╭─ RECORDS TO PROCESS

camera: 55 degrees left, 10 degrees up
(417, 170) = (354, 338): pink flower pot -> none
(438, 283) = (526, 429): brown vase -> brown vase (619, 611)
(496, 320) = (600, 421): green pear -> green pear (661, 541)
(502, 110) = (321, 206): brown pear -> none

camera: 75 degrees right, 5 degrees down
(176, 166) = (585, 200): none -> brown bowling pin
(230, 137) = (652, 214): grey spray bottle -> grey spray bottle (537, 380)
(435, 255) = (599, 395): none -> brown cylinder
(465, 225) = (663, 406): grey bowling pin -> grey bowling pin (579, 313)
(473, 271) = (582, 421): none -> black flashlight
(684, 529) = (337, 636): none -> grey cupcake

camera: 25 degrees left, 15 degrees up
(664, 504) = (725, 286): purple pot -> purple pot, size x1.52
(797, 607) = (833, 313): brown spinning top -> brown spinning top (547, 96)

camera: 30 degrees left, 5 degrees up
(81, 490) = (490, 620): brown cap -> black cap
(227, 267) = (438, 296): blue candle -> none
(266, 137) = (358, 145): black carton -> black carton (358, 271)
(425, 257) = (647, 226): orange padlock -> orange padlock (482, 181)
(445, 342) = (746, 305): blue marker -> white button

╰─

▶ **DIRECTIONS**: Above this instruction are the records; retype exactly the lines from the one containing "(438, 283) = (526, 429): brown" up to and including the one containing "(435, 255) = (599, 395): none".

▶ **RESPONSE BOX**:
(438, 283) = (526, 429): brown vase -> brown vase (619, 611)
(496, 320) = (600, 421): green pear -> green pear (661, 541)
(502, 110) = (321, 206): brown pear -> none

camera: 75 degrees right, 5 degrees down
(176, 166) = (585, 200): none -> brown bowling pin
(230, 137) = (652, 214): grey spray bottle -> grey spray bottle (537, 380)
(435, 255) = (599, 395): none -> brown cylinder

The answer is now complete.